● **TASK REQUIREMENTS**
From the entries that follow, copy each line containing the word "buffer".

*** Opening of TASK INPUTS ***

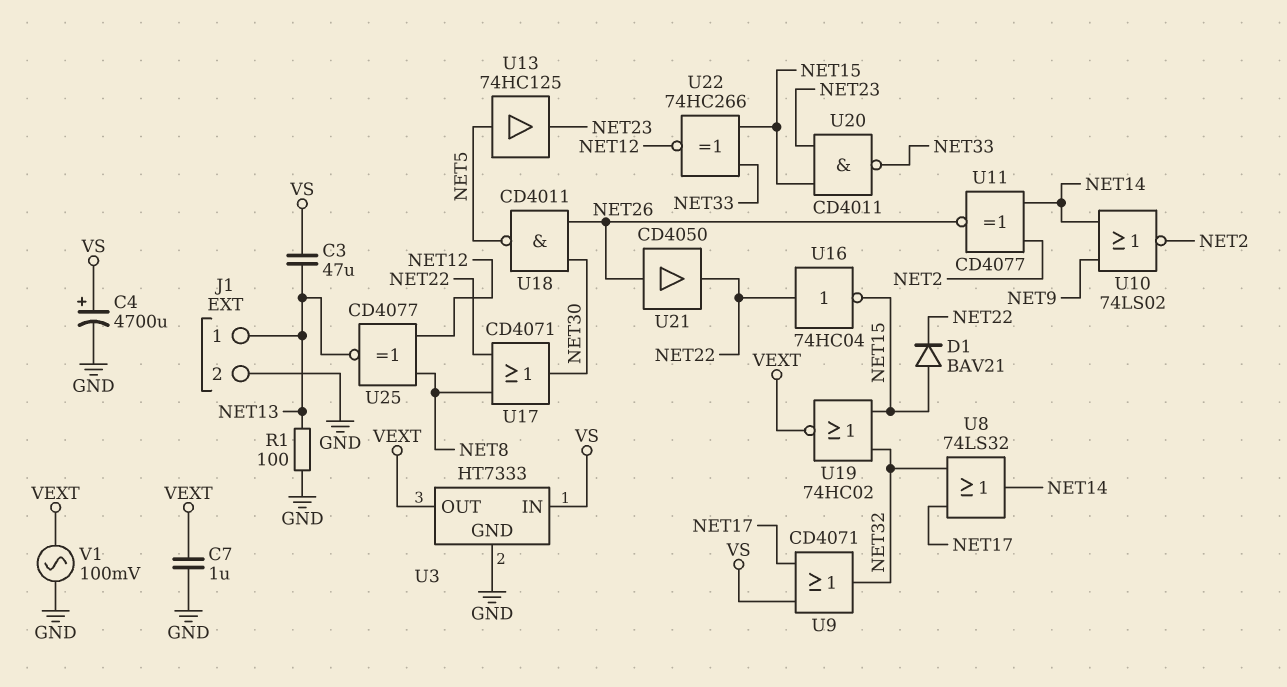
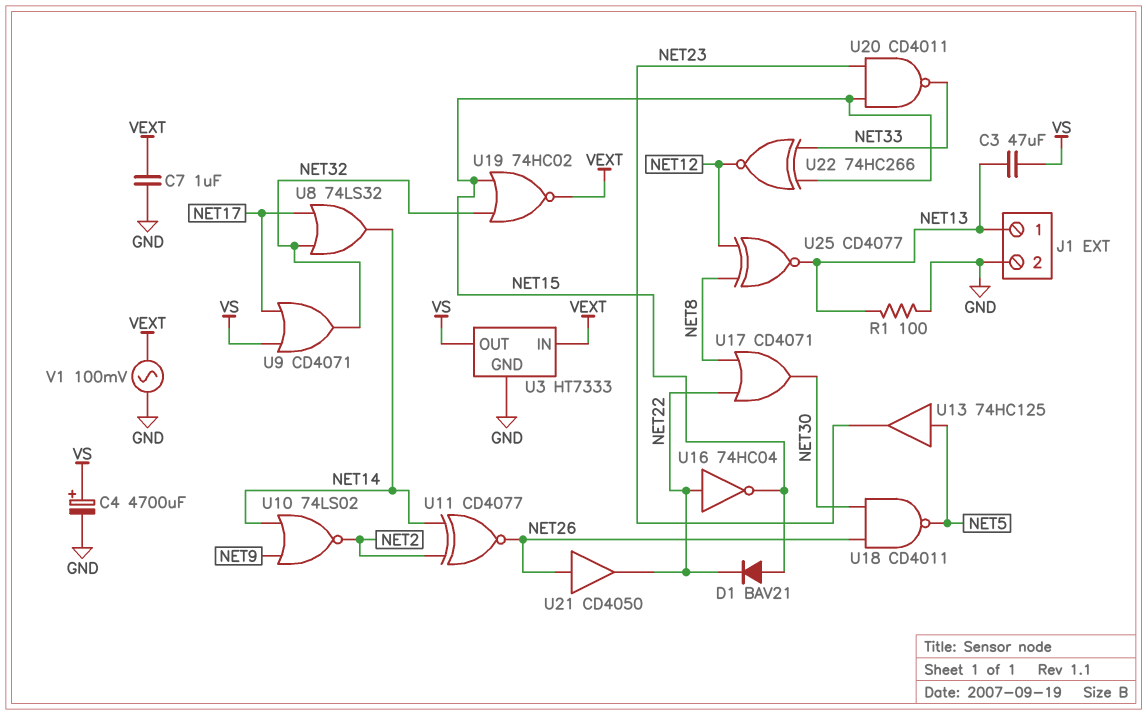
U3 pin IN: VS -> VEXT
U3 pin OUT: VEXT -> VS

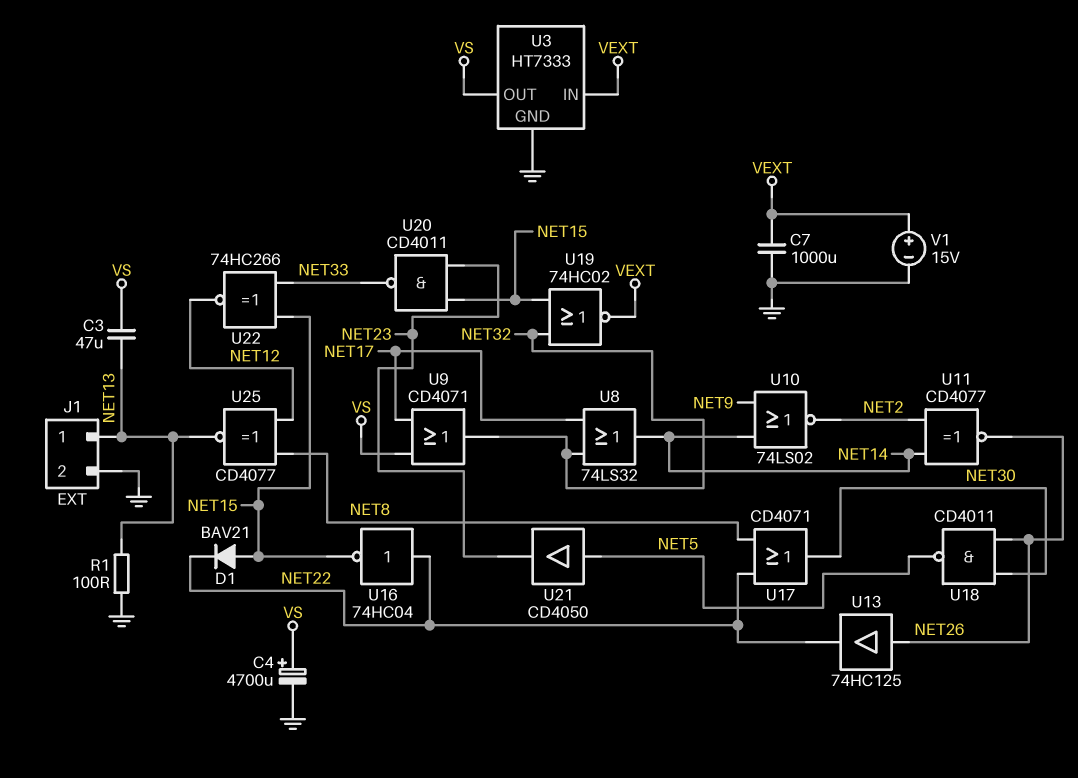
C7: 1uF (GND, VEXT) -> 1000uF (GND, VEXT)
U13: buffer 74HC125 (in NET5, out NET23) -> buffer 74HC125 (in NET26, out NET22)
U21: buffer CD4050 (in NET26, out NET22) -> buffer CD4050 (in NET5, out NET23)
V1: AC 100mV (GND, VEXT) -> 15V (plus VEXT, minus GND)

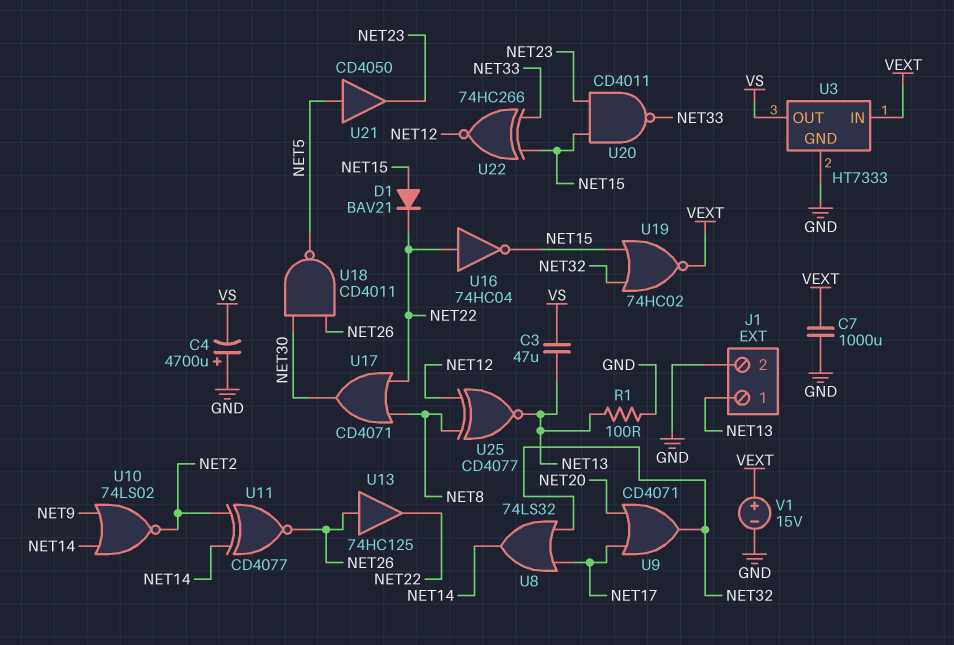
C4: 4700uF (plus VS, minus GND) -> 4700uF (plus GND, minus VS)
U9: OR CD4071 (in NET17, in VS, out NET32) -> OR CD4071 (in NET17, in NET20, out NET32)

*** Close of TASK INPUTS ***

● **WRITTEN SOLUTION**
U13: buffer 74HC125 (in NET5, out NET23) -> buffer 74HC125 (in NET26, out NET22)
U21: buffer CD4050 (in NET26, out NET22) -> buffer CD4050 (in NET5, out NET23)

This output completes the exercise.